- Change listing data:
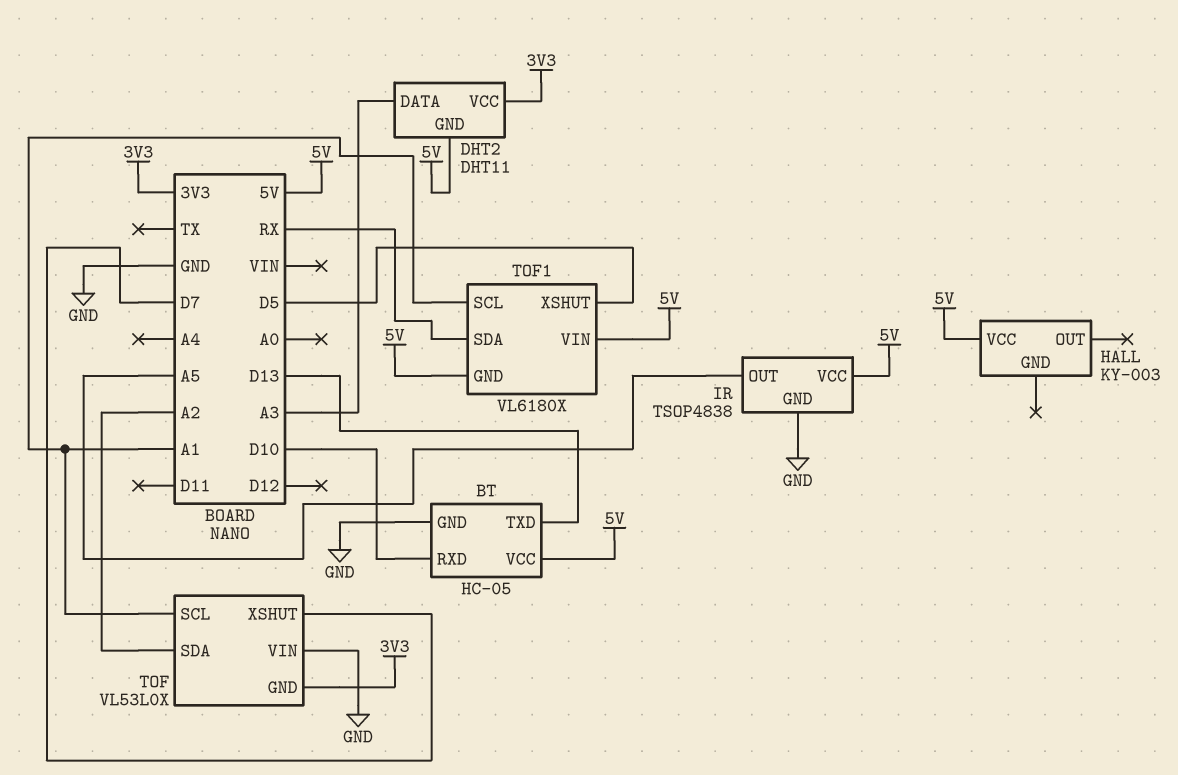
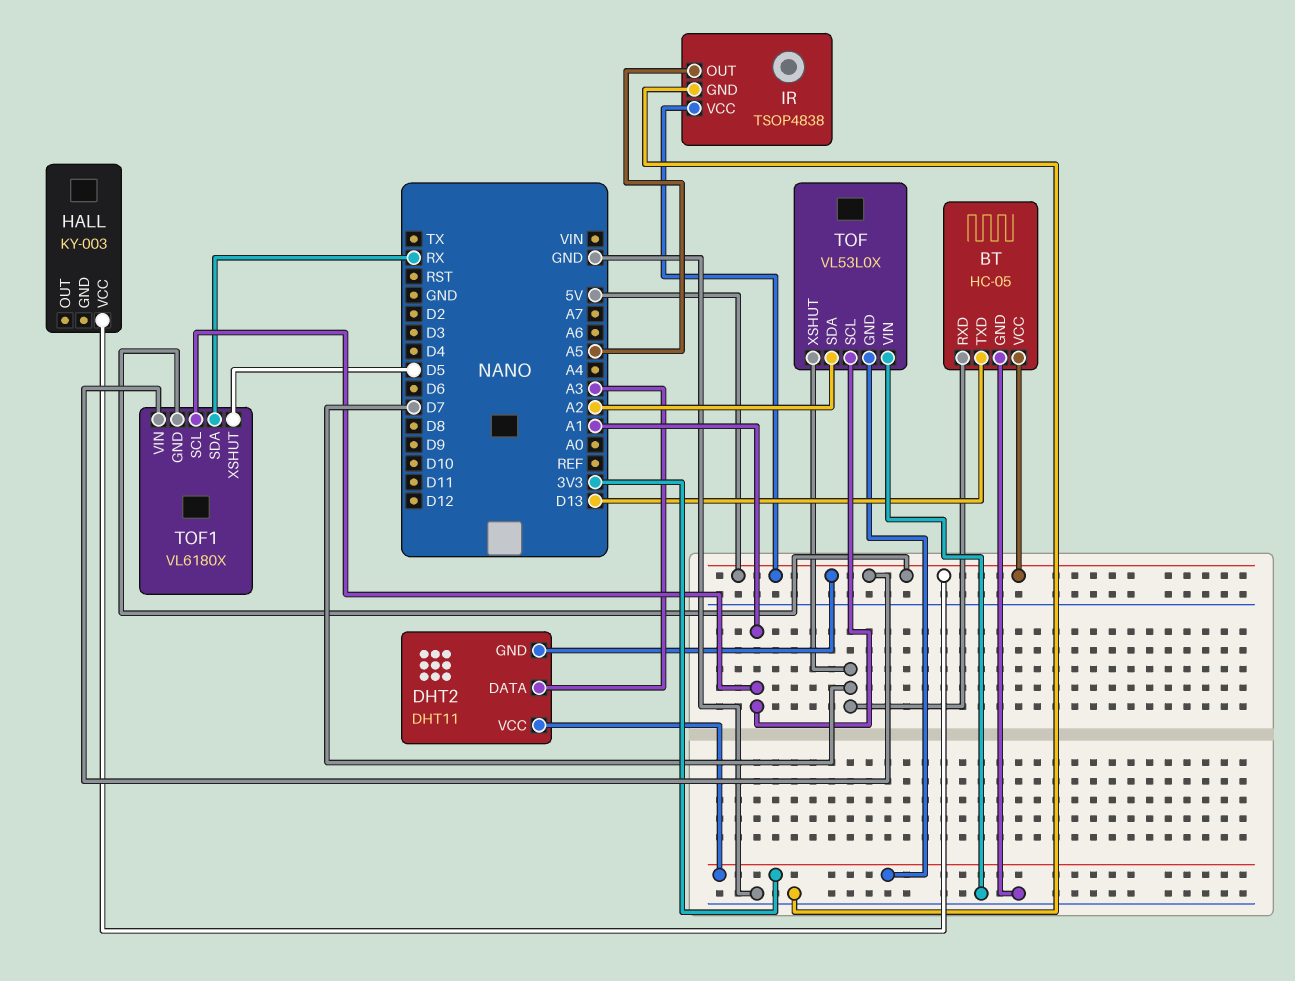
BT pin RXD: D10 -> D7

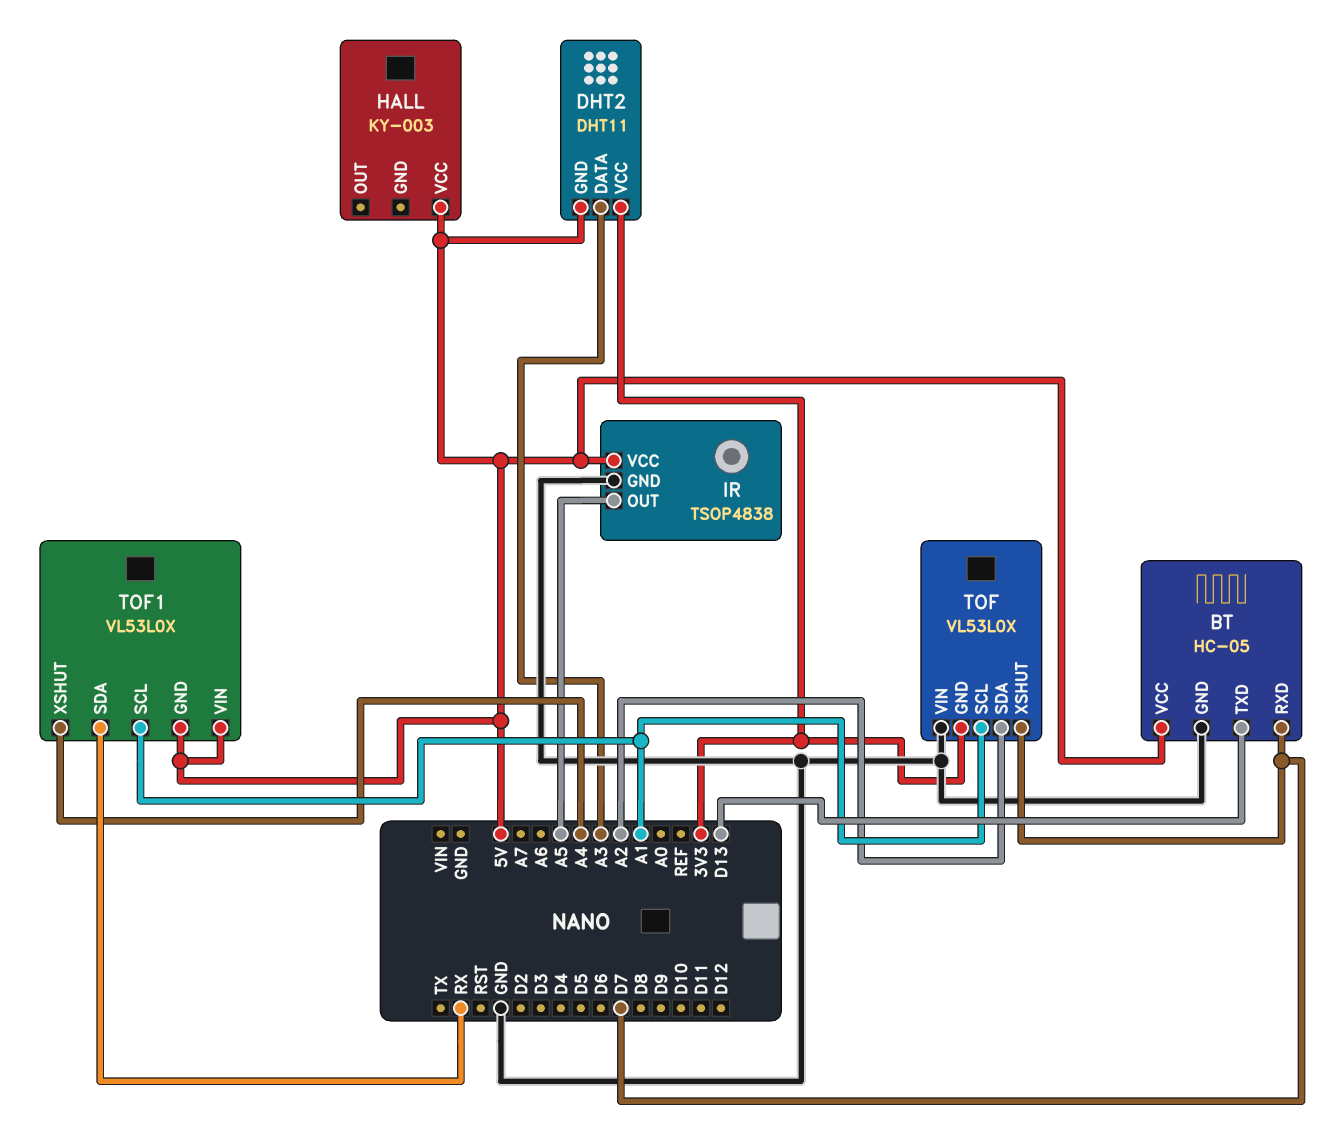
TOF1: VL6180X -> VL53L0X
TOF1 pin XSHUT: D5 -> A4

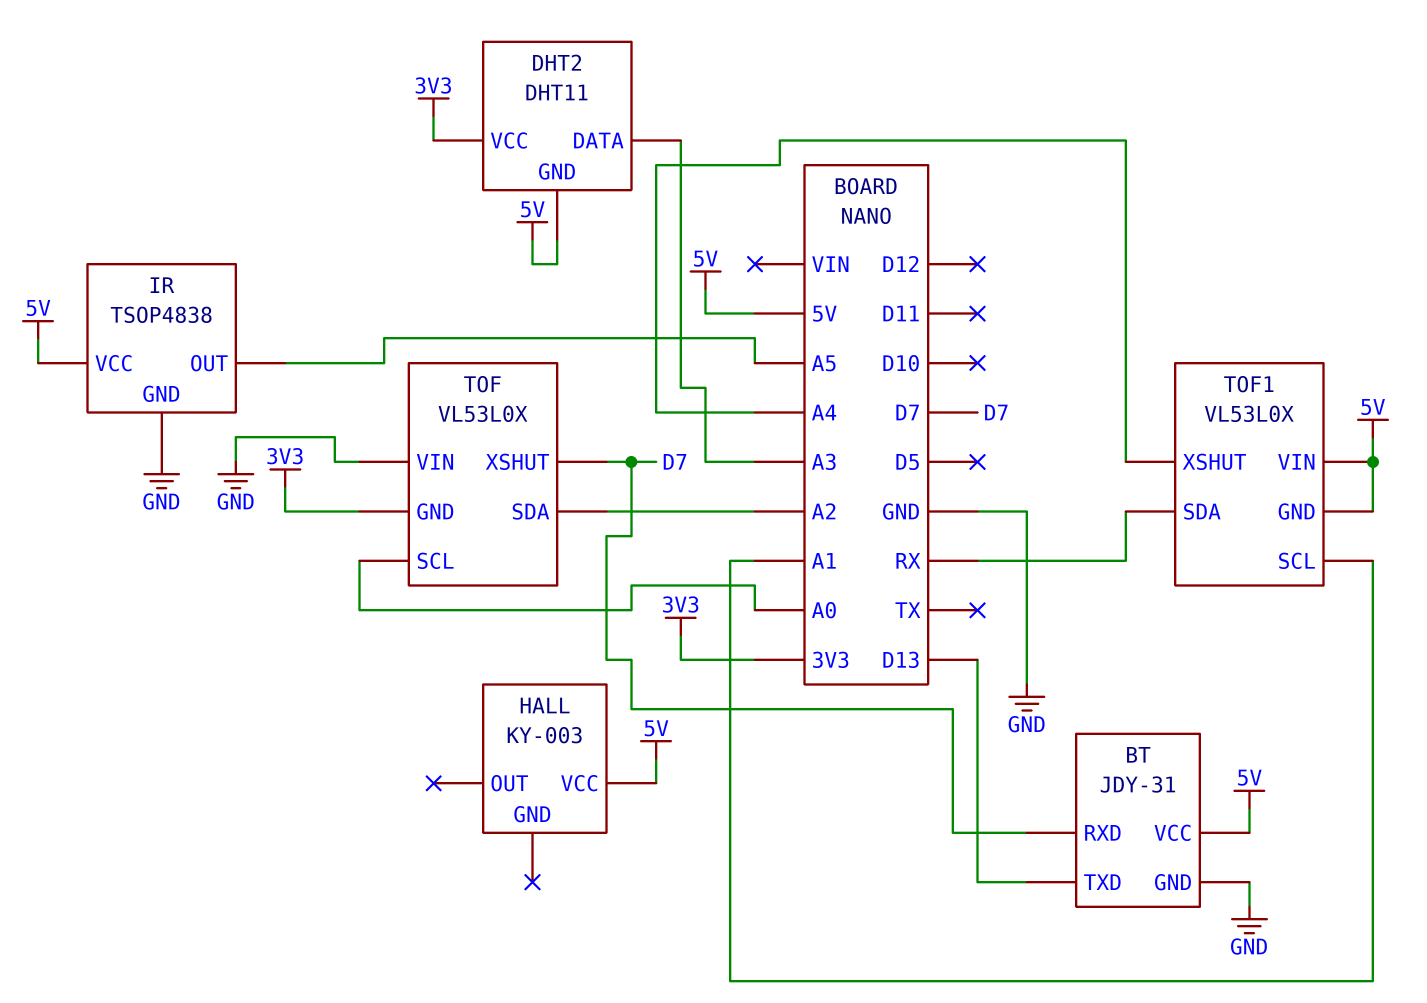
BT: HC-05 -> JDY-31
TOF pin SCL: A1 -> A0

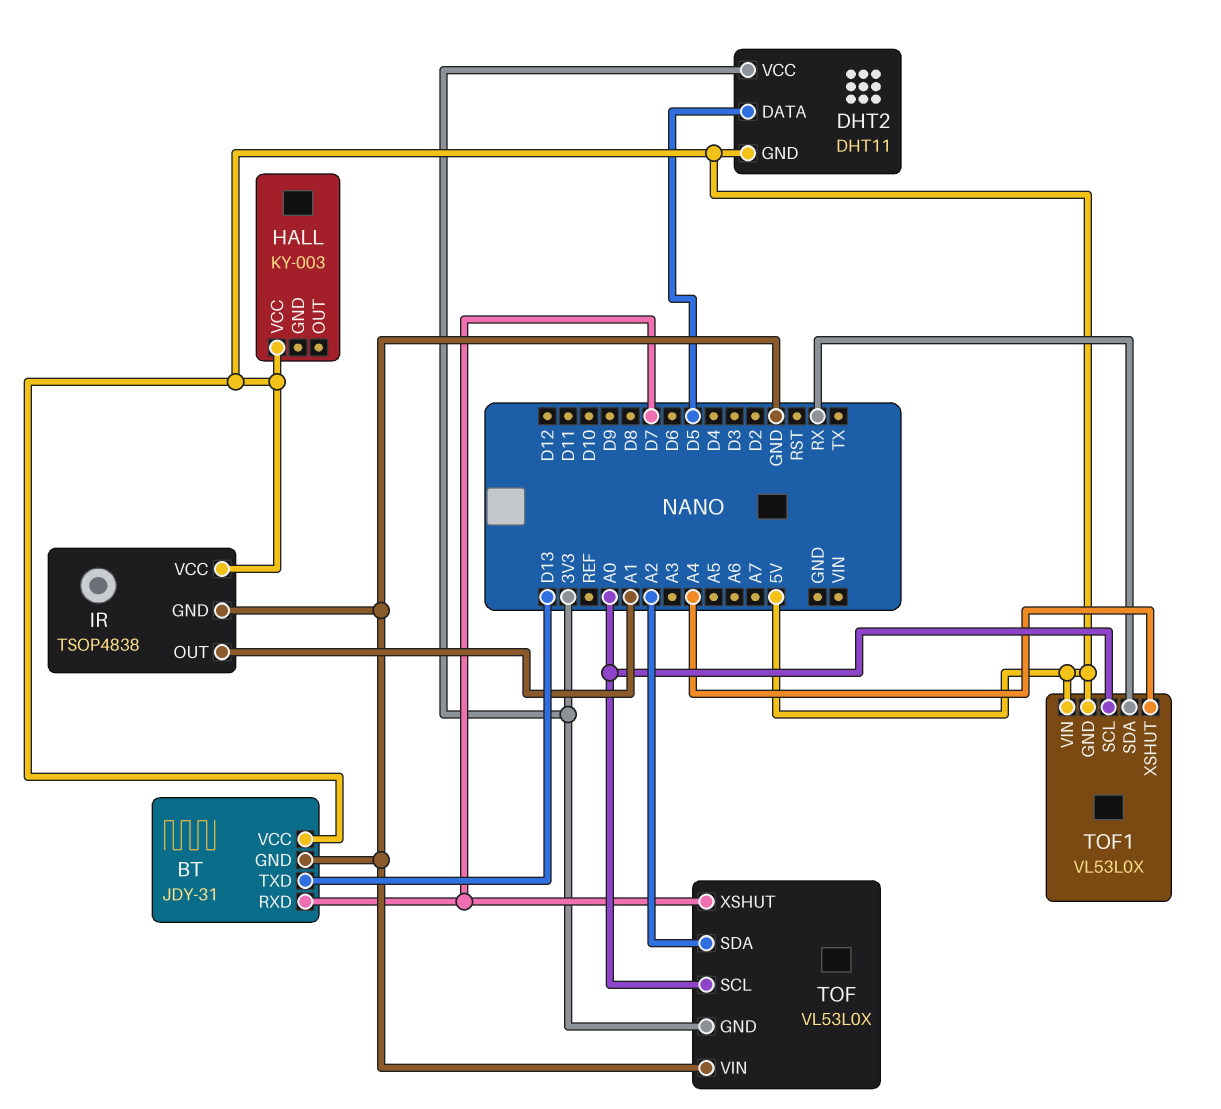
DHT2 pin DATA: A3 -> D5
IR pin OUT: A5 -> A1
TOF1 pin SCL: A1 -> A0

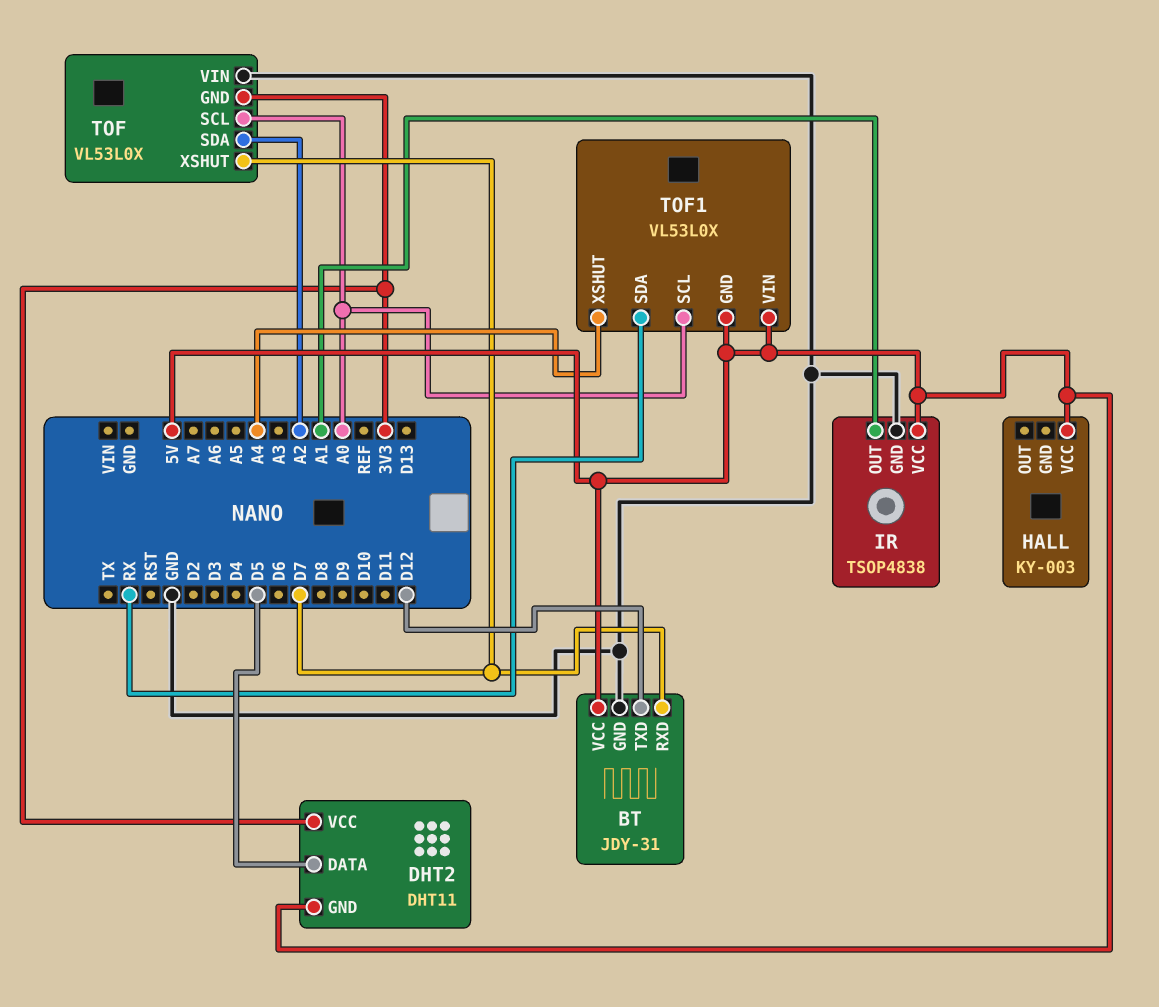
BT pin TXD: D13 -> D12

- Try it: In repeating the entries, exclude the pictures and alter nothing else.

- Your response:
BT pin RXD: D10 -> D7

TOF1: VL6180X -> VL53L0X
TOF1 pin XSHUT: D5 -> A4

BT: HC-05 -> JDY-31
TOF pin SCL: A1 -> A0

DHT2 pin DATA: A3 -> D5
IR pin OUT: A5 -> A1
TOF1 pin SCL: A1 -> A0

BT pin TXD: D13 -> D12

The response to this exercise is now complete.